> _Directions_
Scan the entries that follow for the word "STOCKPOT", then report every line in which it appears.

> _Input records_
# # # # # # #
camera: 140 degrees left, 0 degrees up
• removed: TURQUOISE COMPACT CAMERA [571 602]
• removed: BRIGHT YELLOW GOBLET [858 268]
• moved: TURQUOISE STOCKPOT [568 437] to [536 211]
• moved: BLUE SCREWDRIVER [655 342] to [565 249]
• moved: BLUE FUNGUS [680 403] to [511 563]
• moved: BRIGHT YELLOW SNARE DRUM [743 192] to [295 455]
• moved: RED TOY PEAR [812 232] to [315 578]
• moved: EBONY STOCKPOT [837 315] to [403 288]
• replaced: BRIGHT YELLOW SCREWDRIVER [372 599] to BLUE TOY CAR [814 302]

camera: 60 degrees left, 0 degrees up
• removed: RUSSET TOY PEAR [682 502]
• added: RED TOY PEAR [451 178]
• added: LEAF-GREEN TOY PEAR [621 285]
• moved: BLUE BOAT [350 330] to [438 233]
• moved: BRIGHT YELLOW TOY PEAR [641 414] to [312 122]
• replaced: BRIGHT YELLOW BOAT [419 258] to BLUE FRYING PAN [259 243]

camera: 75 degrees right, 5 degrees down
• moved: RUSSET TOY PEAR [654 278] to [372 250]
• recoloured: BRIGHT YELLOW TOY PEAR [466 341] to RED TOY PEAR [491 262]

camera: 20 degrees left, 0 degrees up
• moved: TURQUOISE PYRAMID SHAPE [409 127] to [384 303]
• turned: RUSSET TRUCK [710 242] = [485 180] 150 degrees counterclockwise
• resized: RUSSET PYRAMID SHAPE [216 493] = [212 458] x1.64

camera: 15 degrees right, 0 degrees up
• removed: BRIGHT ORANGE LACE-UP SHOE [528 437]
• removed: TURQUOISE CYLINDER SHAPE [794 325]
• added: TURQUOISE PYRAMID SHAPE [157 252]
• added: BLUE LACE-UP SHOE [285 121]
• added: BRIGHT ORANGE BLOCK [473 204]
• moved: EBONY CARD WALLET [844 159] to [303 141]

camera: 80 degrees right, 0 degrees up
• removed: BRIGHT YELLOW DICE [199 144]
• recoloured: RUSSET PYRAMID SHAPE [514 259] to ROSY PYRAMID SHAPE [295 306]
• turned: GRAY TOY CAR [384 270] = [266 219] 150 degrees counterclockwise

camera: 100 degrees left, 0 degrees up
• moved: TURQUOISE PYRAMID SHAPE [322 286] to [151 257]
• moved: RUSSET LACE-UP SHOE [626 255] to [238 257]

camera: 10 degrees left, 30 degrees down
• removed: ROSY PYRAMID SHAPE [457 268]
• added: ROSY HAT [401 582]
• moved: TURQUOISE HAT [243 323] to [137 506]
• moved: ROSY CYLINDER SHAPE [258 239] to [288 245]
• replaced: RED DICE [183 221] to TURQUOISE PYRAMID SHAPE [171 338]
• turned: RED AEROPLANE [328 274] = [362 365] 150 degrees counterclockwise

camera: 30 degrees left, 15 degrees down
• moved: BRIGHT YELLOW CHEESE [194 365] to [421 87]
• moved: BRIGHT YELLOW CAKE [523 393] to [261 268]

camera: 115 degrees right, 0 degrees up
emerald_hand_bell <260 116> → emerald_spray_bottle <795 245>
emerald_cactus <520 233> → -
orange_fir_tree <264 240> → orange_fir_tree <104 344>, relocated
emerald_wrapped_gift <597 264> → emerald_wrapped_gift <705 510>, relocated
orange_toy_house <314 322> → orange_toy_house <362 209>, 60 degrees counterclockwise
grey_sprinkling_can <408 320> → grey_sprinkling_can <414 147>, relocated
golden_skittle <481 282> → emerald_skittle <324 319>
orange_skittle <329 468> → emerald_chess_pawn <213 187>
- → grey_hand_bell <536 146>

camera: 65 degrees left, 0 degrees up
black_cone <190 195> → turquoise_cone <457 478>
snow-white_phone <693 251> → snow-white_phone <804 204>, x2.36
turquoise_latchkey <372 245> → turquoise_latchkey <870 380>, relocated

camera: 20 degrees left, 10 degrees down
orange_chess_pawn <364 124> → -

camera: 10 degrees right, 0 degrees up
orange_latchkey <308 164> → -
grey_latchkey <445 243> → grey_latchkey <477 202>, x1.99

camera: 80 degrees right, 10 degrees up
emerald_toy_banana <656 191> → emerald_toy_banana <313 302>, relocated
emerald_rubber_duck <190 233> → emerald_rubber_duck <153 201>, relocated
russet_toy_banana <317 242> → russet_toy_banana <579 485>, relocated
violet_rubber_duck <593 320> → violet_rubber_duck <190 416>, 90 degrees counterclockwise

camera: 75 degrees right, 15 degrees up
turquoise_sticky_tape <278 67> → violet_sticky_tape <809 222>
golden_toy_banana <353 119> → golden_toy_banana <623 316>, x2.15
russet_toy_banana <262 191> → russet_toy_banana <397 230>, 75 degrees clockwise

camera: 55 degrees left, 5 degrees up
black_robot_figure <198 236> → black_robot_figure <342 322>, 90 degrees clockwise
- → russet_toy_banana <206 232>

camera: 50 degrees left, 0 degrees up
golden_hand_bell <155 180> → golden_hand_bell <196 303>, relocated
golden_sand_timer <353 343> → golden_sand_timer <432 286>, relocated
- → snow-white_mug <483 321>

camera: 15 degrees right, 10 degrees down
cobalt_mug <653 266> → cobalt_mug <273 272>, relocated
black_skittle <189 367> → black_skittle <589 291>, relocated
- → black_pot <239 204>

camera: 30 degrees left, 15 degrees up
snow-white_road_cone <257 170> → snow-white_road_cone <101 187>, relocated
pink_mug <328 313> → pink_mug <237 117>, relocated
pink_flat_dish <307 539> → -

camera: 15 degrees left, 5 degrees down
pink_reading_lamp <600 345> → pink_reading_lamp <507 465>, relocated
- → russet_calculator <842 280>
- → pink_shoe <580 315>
# # # # # # #
> _Solution to this task_
• moved: TURQUOISE STOCKPOT [568 437] to [536 211]
• moved: EBONY STOCKPOT [837 315] to [403 288]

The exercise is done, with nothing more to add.